[TASK GOAL]: Pick out each line in the records below that contains the string "kern" and copy it. Case matters.

[RAW RECORDS]:

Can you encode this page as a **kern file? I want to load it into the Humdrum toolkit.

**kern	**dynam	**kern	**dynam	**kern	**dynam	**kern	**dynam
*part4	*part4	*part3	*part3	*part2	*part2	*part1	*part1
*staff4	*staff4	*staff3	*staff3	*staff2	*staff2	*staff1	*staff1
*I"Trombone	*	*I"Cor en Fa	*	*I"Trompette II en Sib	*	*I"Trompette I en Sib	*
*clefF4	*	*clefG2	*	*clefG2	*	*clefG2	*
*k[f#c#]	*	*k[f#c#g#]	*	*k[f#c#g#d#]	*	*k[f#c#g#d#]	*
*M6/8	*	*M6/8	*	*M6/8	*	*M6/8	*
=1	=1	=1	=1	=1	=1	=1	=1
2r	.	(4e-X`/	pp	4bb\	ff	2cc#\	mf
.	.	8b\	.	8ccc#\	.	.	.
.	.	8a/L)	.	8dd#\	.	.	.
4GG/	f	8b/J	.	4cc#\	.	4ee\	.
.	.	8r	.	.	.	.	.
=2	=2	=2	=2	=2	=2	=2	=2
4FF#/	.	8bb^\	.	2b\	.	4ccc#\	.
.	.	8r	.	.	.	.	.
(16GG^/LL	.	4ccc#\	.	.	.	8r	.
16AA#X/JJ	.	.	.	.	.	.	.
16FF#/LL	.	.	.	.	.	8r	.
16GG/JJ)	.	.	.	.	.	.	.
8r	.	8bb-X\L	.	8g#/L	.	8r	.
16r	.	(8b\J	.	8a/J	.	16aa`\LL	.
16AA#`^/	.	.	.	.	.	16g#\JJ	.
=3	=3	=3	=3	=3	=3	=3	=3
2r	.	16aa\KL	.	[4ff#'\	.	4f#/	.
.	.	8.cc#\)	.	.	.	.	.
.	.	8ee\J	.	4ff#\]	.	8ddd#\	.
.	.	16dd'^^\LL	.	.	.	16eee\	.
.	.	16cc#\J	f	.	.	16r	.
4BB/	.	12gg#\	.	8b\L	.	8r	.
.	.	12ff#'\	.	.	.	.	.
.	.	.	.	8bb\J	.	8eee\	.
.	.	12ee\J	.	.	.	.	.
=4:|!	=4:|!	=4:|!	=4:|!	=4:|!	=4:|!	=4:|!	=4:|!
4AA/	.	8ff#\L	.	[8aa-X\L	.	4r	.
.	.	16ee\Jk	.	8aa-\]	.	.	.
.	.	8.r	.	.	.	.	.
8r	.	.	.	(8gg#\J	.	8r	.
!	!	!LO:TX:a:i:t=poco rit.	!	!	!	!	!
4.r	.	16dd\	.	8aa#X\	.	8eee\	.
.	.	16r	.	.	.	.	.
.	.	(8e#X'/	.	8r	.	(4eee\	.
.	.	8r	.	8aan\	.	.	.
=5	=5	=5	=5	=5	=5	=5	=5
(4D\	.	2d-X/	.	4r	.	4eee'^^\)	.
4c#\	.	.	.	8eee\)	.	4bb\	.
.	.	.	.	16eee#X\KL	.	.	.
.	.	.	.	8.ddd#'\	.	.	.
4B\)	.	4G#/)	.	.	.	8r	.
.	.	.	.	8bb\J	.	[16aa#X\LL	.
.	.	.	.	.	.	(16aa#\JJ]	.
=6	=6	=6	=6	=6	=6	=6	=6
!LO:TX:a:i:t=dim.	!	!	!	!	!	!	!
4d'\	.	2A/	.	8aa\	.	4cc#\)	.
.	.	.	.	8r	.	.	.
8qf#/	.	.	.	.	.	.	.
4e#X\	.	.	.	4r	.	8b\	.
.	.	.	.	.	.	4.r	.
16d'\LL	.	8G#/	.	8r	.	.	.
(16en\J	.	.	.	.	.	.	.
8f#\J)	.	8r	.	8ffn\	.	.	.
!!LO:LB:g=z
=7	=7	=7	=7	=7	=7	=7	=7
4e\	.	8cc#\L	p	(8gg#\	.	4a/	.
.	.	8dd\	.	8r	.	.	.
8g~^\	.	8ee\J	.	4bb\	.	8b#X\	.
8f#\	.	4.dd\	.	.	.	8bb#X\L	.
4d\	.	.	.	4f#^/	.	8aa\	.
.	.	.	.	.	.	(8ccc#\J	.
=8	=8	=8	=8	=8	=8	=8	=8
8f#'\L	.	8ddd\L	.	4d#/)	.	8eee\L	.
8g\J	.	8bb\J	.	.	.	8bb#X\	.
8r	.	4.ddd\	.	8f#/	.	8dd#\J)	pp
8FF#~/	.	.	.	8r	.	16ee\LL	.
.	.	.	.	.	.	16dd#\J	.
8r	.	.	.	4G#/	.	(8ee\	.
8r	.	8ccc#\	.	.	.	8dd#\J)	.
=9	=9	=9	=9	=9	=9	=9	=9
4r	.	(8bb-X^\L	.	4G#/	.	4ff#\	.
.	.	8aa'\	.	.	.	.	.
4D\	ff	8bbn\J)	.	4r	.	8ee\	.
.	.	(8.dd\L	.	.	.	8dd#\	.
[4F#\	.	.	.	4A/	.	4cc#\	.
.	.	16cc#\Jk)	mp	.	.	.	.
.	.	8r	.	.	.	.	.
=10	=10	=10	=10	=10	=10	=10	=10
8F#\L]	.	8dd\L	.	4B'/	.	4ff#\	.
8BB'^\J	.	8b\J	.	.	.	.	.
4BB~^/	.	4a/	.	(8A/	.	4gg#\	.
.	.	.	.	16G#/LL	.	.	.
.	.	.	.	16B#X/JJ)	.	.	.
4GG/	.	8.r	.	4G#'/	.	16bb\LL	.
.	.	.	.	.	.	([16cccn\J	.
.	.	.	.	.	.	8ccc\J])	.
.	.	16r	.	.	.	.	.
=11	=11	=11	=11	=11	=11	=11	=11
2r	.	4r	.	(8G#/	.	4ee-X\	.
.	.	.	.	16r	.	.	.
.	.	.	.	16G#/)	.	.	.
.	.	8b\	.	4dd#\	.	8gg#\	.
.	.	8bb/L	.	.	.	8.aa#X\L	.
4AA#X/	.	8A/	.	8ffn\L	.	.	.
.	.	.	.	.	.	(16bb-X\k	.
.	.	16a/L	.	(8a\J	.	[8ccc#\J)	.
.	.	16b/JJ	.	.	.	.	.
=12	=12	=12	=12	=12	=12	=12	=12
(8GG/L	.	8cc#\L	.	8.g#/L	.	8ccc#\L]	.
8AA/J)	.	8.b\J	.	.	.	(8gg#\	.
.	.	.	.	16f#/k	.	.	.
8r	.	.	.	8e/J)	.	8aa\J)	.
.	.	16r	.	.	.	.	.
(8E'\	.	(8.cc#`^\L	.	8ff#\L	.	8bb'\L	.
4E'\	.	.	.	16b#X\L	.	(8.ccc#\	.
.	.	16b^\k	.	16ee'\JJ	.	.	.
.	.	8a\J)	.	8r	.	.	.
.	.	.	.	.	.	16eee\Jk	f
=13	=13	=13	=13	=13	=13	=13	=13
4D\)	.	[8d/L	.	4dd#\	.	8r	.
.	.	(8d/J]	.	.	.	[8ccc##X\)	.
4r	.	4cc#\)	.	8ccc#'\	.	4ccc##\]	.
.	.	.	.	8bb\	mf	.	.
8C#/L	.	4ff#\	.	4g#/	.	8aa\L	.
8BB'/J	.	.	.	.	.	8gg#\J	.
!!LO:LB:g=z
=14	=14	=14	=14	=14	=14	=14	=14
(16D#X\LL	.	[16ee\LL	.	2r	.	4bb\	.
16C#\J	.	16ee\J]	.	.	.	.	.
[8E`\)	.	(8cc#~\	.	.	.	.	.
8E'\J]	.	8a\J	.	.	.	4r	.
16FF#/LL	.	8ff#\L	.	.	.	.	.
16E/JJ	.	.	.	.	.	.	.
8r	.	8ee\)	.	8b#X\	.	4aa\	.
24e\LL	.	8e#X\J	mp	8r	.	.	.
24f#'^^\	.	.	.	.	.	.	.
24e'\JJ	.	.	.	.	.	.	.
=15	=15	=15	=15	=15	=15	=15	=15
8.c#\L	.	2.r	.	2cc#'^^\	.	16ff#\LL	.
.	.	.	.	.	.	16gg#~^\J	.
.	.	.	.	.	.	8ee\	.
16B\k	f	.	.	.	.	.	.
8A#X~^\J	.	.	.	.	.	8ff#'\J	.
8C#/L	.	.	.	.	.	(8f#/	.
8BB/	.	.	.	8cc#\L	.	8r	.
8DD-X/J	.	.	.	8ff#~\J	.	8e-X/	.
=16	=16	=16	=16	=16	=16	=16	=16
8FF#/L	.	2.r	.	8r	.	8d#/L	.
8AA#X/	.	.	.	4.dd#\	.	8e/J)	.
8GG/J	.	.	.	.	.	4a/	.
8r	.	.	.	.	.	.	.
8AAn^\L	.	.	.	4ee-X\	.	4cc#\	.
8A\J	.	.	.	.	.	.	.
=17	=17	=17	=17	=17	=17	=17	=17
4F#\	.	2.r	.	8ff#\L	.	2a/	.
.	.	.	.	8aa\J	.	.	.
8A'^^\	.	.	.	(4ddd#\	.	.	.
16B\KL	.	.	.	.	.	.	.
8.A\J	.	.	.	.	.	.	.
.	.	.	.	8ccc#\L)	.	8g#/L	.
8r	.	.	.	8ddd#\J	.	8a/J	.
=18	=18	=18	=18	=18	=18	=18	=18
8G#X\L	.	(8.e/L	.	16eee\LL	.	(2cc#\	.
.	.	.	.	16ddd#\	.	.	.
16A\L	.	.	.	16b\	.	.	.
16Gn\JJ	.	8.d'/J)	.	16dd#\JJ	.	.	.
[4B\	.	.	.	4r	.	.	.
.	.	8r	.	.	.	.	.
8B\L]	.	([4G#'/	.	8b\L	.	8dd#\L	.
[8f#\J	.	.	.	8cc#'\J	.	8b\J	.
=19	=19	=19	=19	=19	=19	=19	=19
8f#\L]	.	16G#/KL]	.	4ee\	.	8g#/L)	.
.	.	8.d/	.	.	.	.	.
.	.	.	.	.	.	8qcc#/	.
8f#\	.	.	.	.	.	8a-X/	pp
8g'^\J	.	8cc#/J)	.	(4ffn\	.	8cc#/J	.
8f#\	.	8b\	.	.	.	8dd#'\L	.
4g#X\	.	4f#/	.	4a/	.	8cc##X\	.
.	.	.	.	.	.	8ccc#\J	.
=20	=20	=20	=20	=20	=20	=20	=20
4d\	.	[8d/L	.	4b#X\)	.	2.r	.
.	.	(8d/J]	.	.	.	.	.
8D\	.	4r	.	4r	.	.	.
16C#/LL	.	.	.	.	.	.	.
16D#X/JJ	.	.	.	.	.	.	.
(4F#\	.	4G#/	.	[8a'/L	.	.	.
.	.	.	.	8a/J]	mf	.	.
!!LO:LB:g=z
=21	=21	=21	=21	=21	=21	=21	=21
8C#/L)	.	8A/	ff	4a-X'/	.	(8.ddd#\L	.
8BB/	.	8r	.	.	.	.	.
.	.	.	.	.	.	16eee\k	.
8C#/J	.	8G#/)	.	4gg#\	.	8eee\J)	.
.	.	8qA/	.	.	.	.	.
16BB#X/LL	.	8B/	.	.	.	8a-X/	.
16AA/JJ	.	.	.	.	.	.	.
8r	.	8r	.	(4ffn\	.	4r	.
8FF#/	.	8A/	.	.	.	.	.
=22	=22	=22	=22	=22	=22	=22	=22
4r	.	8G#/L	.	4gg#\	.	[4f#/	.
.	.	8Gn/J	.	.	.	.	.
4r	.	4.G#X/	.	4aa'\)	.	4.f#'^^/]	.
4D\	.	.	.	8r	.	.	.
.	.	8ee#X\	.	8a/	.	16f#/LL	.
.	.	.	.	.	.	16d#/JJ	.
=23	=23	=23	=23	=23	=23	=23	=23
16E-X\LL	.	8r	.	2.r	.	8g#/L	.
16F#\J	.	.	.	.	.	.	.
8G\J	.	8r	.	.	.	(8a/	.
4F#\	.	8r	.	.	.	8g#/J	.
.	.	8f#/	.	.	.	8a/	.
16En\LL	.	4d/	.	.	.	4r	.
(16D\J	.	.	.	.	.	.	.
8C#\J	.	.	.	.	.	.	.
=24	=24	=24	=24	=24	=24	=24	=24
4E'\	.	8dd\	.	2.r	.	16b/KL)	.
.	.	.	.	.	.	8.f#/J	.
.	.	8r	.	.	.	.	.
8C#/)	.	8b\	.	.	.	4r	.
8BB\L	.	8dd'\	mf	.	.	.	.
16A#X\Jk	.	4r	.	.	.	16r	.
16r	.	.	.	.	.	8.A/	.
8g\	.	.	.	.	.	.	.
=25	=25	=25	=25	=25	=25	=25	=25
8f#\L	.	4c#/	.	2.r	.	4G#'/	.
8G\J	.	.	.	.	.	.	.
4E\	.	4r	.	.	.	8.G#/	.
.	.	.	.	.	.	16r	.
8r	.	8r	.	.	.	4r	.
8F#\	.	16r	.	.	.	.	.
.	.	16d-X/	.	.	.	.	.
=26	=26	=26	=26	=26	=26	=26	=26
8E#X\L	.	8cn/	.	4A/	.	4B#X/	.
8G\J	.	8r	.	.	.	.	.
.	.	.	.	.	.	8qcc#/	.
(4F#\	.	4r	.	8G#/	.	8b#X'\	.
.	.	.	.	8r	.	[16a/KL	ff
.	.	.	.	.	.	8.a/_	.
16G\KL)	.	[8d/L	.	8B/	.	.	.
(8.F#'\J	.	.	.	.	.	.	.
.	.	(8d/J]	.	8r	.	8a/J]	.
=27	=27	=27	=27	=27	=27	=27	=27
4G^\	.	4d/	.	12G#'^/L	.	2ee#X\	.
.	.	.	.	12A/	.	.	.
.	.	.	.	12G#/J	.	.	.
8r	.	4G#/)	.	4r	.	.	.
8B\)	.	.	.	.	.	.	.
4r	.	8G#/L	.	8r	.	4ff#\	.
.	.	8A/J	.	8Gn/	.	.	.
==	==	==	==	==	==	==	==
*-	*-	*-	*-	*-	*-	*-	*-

[REPLY]:
Can you encode this page as a **kern file? I want to load it into the Humdrum toolkit.
**kern	**dynam	**kern	**dynam	**kern	**dynam	**kern	**dynam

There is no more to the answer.